-- WHAT THE TASK REQUIRES --
Take from the data every line in which the word "counterclockwise" is found.

-- EXERCISE MATERIALS --
Content starts

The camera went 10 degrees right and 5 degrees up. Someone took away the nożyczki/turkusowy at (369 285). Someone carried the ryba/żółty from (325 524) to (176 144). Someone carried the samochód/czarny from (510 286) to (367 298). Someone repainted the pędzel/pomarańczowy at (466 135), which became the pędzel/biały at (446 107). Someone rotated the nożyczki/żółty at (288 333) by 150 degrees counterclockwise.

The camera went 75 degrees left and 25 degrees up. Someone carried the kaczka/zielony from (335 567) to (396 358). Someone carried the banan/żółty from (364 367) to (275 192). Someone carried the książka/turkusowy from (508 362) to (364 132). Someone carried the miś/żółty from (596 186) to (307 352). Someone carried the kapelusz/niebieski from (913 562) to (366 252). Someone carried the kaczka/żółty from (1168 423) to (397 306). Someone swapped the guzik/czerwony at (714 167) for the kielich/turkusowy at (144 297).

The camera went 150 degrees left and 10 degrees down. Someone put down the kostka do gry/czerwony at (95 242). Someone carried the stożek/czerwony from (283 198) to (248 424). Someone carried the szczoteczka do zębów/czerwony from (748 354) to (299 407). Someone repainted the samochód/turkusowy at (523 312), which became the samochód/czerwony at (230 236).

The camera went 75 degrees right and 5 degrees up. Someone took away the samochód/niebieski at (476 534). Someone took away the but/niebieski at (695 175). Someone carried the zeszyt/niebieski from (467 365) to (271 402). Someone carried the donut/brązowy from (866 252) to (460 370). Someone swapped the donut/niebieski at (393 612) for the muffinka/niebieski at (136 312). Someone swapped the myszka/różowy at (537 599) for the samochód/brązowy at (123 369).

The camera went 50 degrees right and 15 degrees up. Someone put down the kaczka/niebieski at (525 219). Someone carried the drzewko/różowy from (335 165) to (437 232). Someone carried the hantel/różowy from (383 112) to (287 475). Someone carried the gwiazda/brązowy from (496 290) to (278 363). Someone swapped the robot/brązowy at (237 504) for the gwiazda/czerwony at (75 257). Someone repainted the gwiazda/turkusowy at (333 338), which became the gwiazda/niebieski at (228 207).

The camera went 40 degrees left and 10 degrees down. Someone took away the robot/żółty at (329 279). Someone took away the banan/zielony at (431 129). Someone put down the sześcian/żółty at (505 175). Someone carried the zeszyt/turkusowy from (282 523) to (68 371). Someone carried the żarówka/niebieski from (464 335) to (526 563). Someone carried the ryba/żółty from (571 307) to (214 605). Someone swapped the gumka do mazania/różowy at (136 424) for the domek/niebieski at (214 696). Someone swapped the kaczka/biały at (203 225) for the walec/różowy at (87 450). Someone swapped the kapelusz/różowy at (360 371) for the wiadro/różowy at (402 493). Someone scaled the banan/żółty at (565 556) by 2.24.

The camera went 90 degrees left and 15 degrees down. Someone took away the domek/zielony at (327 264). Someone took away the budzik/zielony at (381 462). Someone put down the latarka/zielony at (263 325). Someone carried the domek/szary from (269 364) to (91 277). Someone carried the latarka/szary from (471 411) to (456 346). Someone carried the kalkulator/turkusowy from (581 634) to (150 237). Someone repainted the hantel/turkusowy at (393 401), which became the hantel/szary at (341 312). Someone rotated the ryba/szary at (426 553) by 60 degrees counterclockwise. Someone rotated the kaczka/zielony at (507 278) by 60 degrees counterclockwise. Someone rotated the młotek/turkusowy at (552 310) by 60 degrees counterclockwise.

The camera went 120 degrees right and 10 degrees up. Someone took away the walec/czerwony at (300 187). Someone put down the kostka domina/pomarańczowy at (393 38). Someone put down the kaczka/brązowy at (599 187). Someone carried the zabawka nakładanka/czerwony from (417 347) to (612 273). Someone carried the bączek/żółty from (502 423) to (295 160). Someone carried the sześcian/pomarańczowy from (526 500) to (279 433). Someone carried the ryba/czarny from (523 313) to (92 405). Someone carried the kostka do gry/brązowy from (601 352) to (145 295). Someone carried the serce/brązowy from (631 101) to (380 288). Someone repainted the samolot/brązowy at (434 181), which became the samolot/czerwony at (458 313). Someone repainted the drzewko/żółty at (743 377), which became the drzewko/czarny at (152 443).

Content ends

-- RESPONSE TO THIS TASK --
The camera went 10 degrees right and 5 degrees up. Someone took away the nożyczki/turkusowy at (369 285). Someone carried the ryba/żółty from (325 524) to (176 144). Someone carried the samochód/czarny from (510 286) to (367 298). Someone repainted the pędzel/pomarańczowy at (466 135), which became the pędzel/biały at (446 107). Someone rotated the nożyczki/żółty at (288 333) by 150 degrees counterclockwise.
The camera went 90 degrees left and 15 degrees down. Someone took away the domek/zielony at (327 264). Someone took away the budzik/zielony at (381 462). Someone put down the latarka/zielony at (263 325). Someone carried the domek/szary from (269 364) to (91 277). Someone carried the latarka/szary from (471 411) to (456 346). Someone carried the kalkulator/turkusowy from (581 634) to (150 237). Someone repainted the hantel/turkusowy at (393 401), which became the hantel/szary at (341 312). Someone rotated the ryba/szary at (426 553) by 60 degrees counterclockwise. Someone rotated the kaczka/zielony at (507 278) by 60 degrees counterclockwise. Someone rotated the młotek/turkusowy at (552 310) by 60 degrees counterclockwise.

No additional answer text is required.